**WHAT TO PRODUCE:** Only one span of the listing below is wanted: the lines from the one with "J1 pin 1: DC_IN -> AGND" through the one with "R2: 1k (AGND, X1) -> 1k (T5, X1)", reproduced exactly, both ends kept.

**TASK INPUT:**
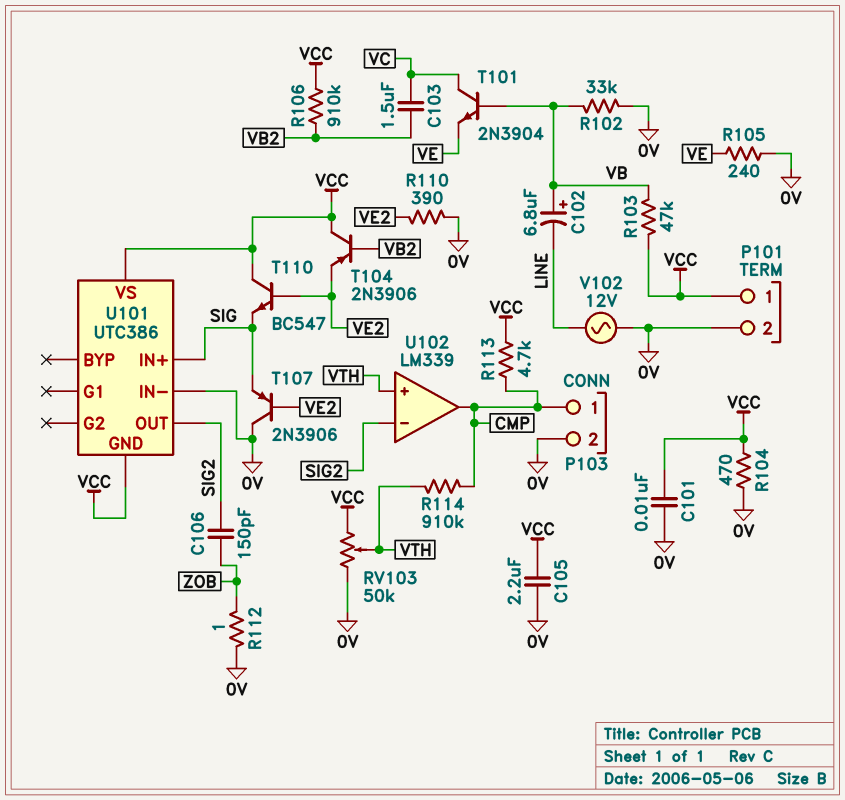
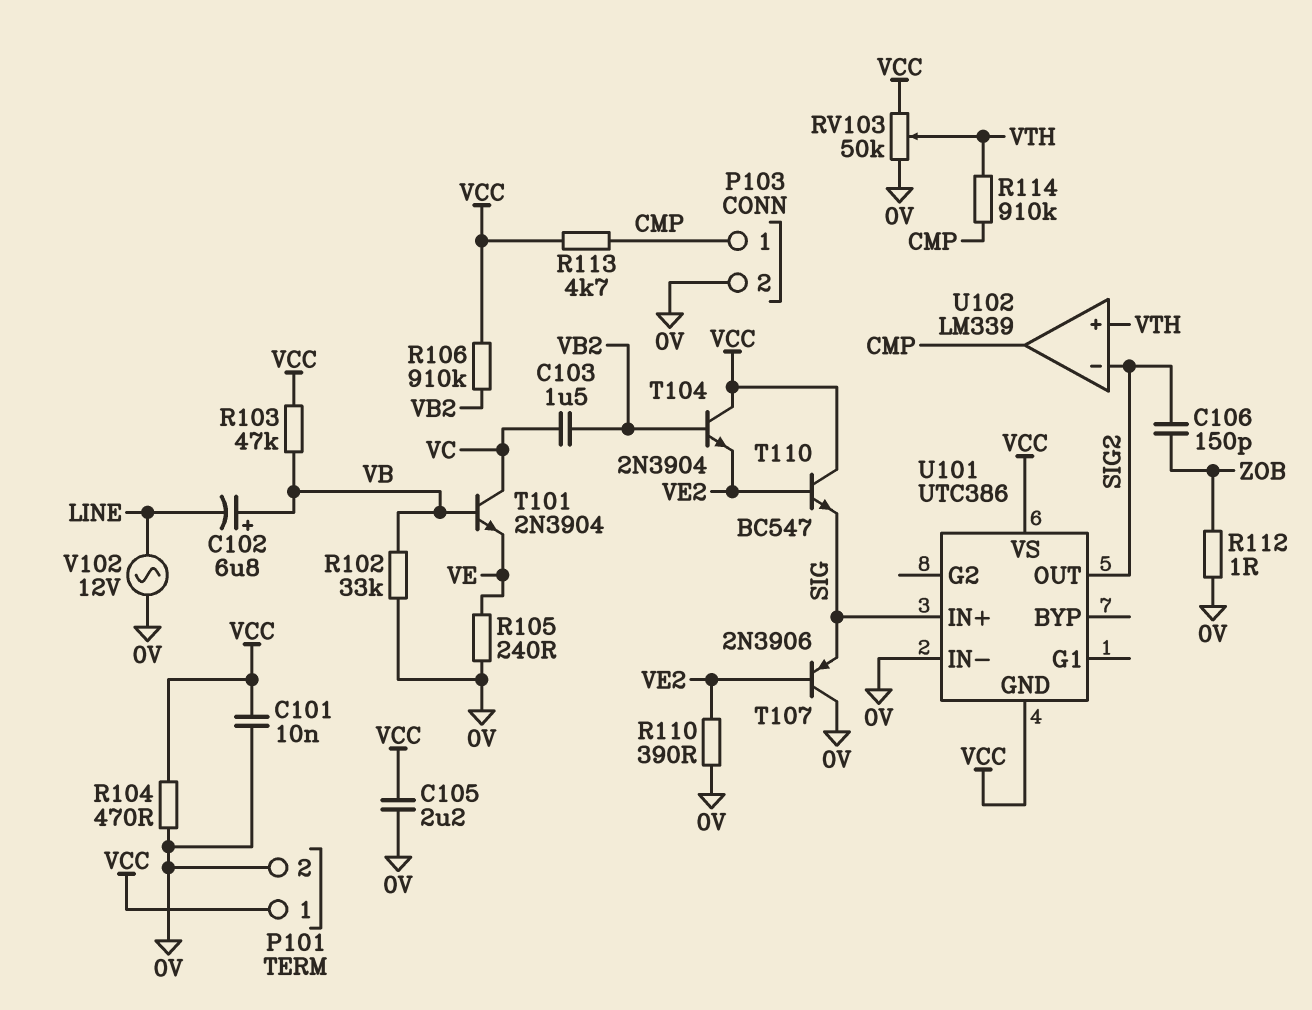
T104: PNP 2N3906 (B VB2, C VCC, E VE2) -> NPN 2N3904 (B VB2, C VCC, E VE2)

--

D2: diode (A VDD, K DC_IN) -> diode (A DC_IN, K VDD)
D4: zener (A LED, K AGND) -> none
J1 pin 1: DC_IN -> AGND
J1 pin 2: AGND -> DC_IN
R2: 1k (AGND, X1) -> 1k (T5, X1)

---

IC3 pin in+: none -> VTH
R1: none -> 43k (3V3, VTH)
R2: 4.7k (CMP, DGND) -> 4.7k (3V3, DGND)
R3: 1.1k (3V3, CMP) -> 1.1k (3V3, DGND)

**RESULT FOR THIS EXERCISE:**
J1 pin 1: DC_IN -> AGND
J1 pin 2: AGND -> DC_IN
R2: 1k (AGND, X1) -> 1k (T5, X1)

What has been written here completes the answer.